EXERCISE OBJECTIVE: Repeat all the records exactly, omitting pictures.
*** INPUT DATA ***
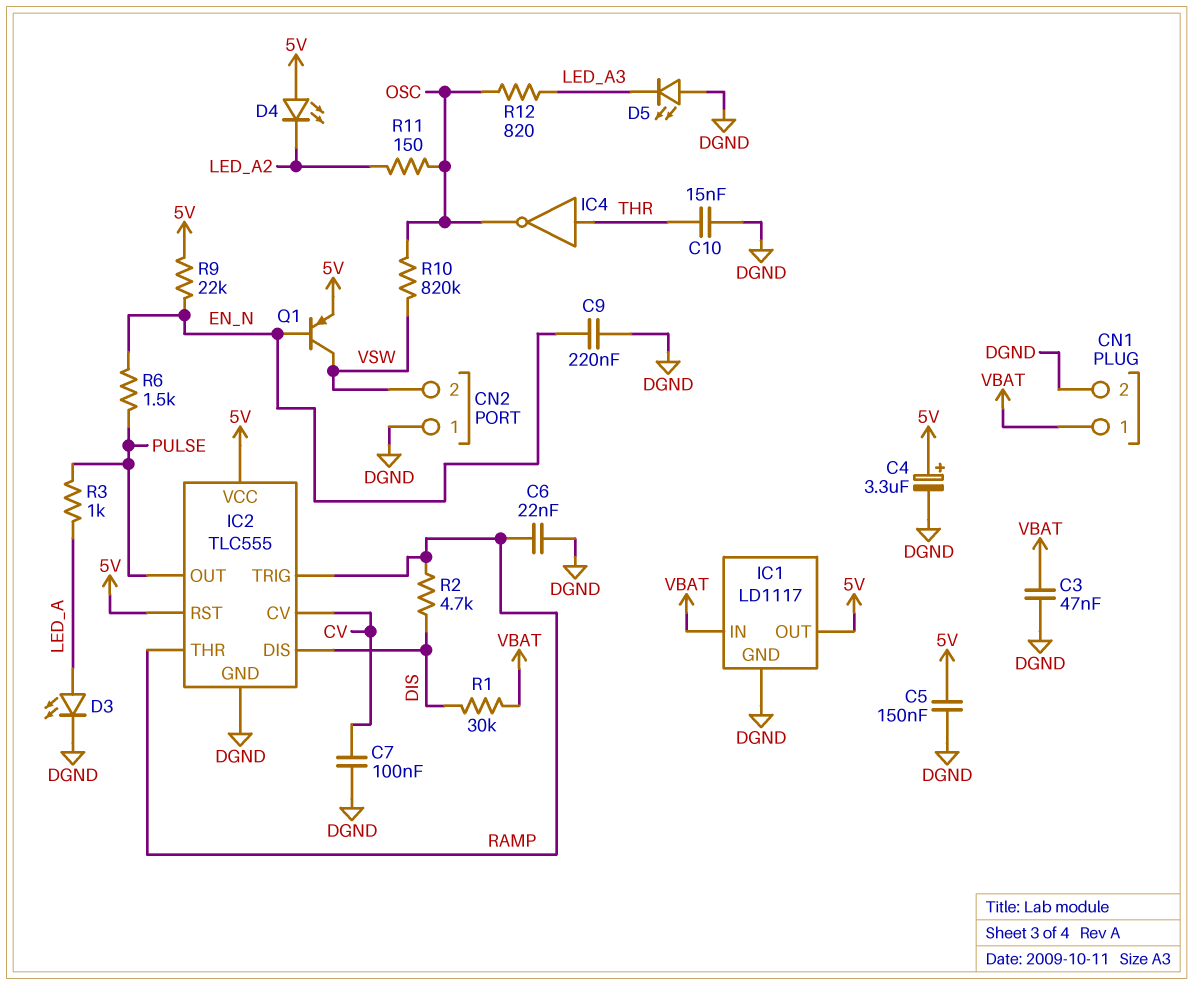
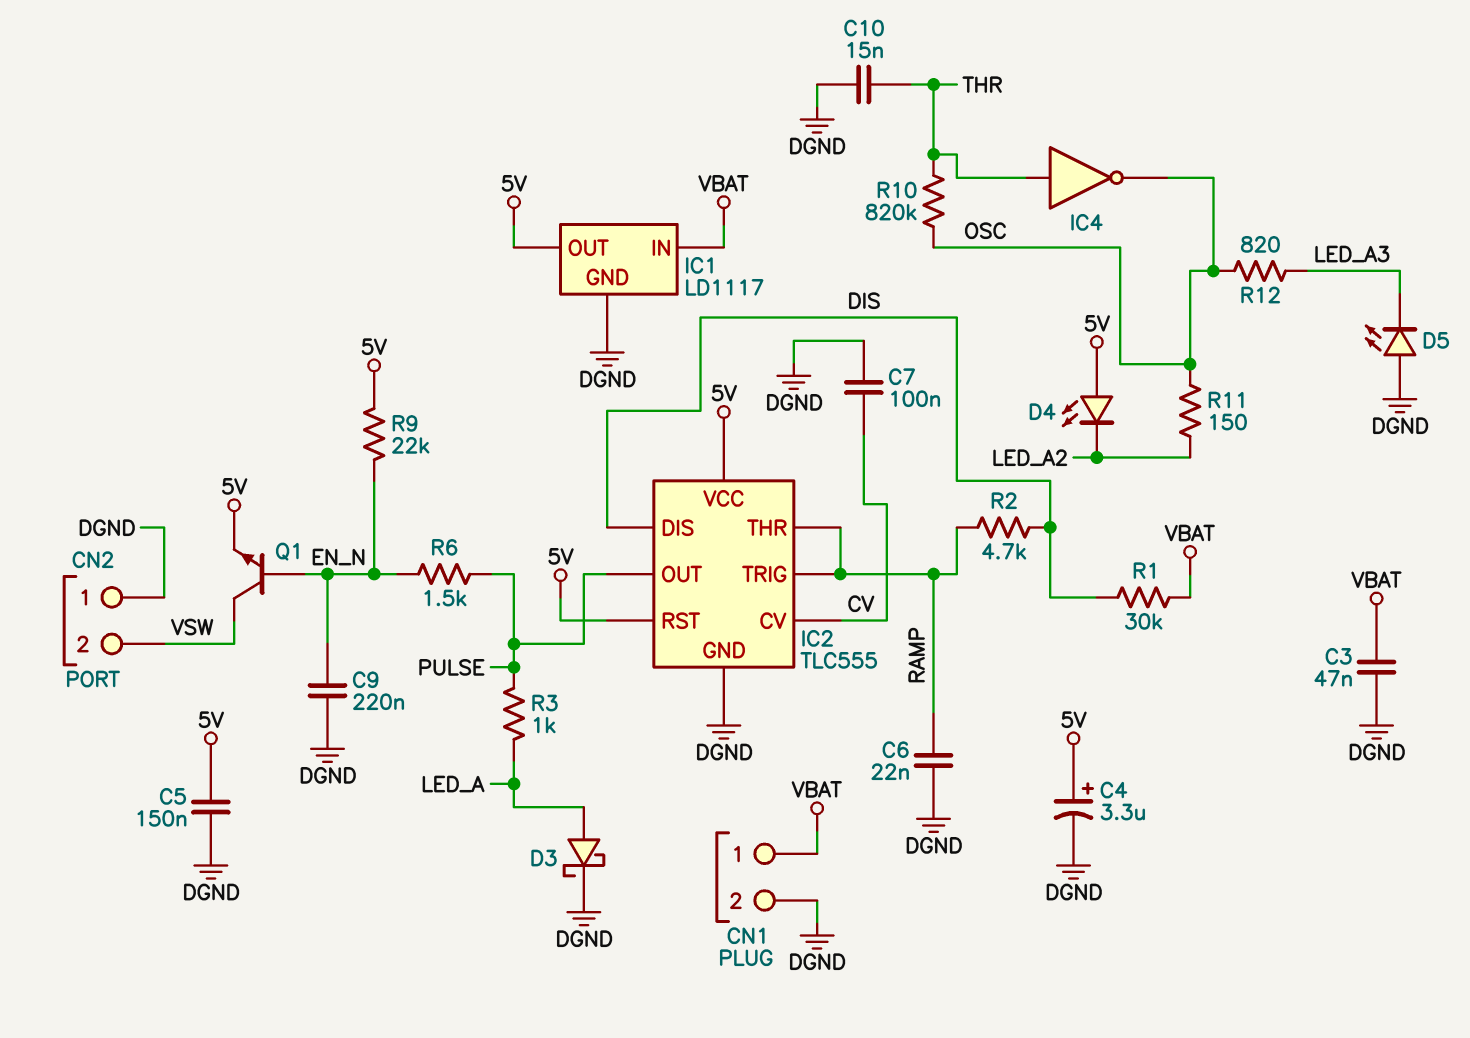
D3: LED (A LED_A, K DGND) -> schottky (A LED_A, K DGND)
Q1: PNP (B EN_N, C VSW, E 5V) -> NPN (B EN_N, C VSW, E 5V)
R10: 820k (OSC, VSW) -> 820k (OSC, THR)

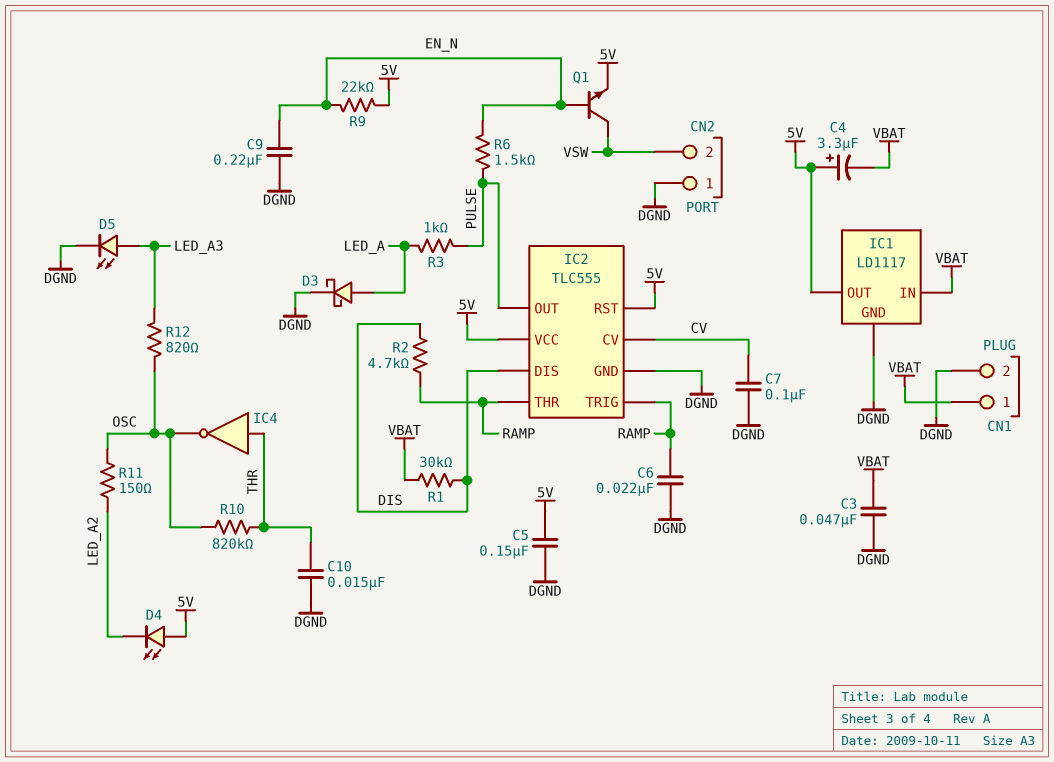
C4: 3.3uF (plus 5V, minus DGND) -> 3.3uF (plus 5V, minus VBAT)
D5: LED (A DGND, K LED_A3) -> LED (A LED_A3, K DGND)

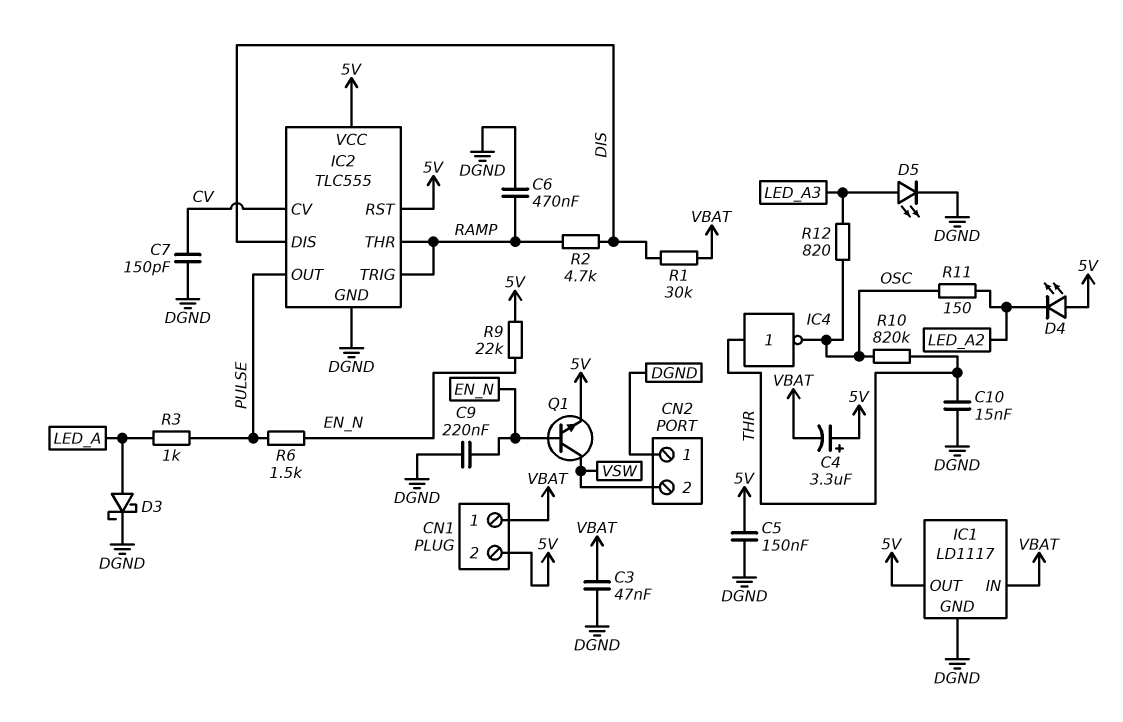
C6: 22nF (DGND, RAMP) -> 470nF (DGND, RAMP)
C7: 100nF (CV, DGND) -> 150pF (CV, DGND)
CN1 pin 2: DGND -> 5V

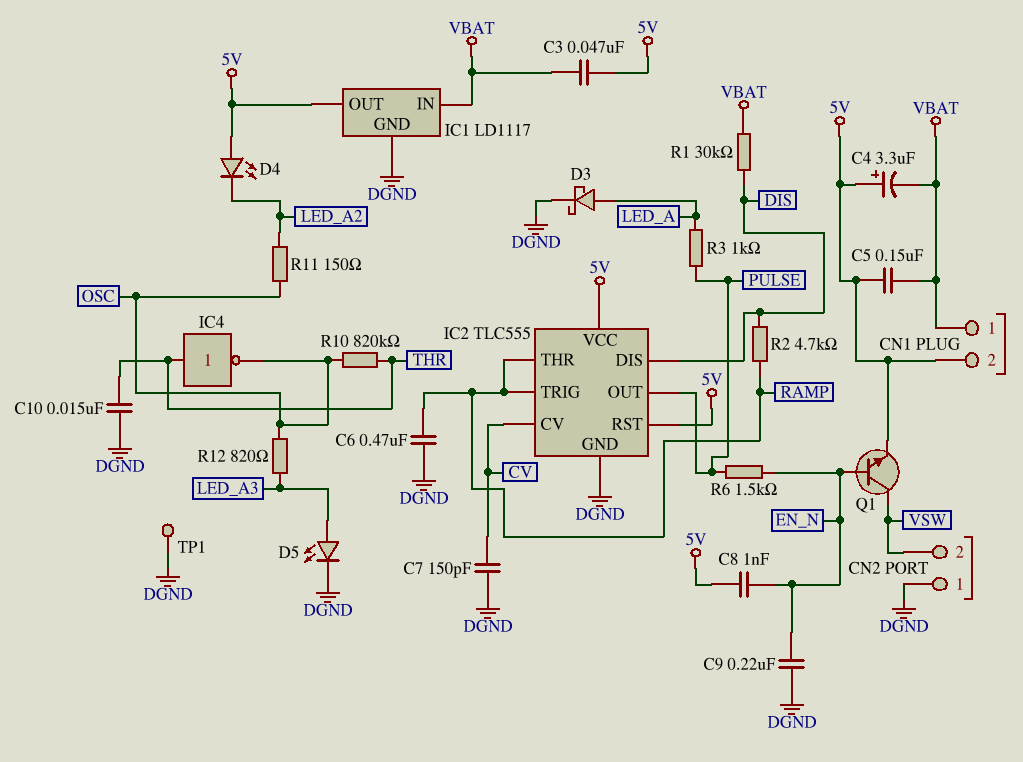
C3: 47nF (DGND, VBAT) -> 47nF (5V, VBAT)
C5: 150nF (5V, DGND) -> 150nF (5V, VBAT)
C8: none -> 1nF (5V, EN_N)
R9: 22k (5V, EN_N) -> none
TP1: none -> test point (DGND)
***
WRITTEN RESPONSE:
D3: LED (A LED_A, K DGND) -> schottky (A LED_A, K DGND)
Q1: PNP (B EN_N, C VSW, E 5V) -> NPN (B EN_N, C VSW, E 5V)
R10: 820k (OSC, VSW) -> 820k (OSC, THR)

C4: 3.3uF (plus 5V, minus DGND) -> 3.3uF (plus 5V, minus VBAT)
D5: LED (A DGND, K LED_A3) -> LED (A LED_A3, K DGND)

C6: 22nF (DGND, RAMP) -> 470nF (DGND, RAMP)
C7: 100nF (CV, DGND) -> 150pF (CV, DGND)
CN1 pin 2: DGND -> 5V

C3: 47nF (DGND, VBAT) -> 47nF (5V, VBAT)
C5: 150nF (5V, DGND) -> 150nF (5V, VBAT)
C8: none -> 1nF (5V, EN_N)
R9: 22k (5V, EN_N) -> none
TP1: none -> test point (DGND)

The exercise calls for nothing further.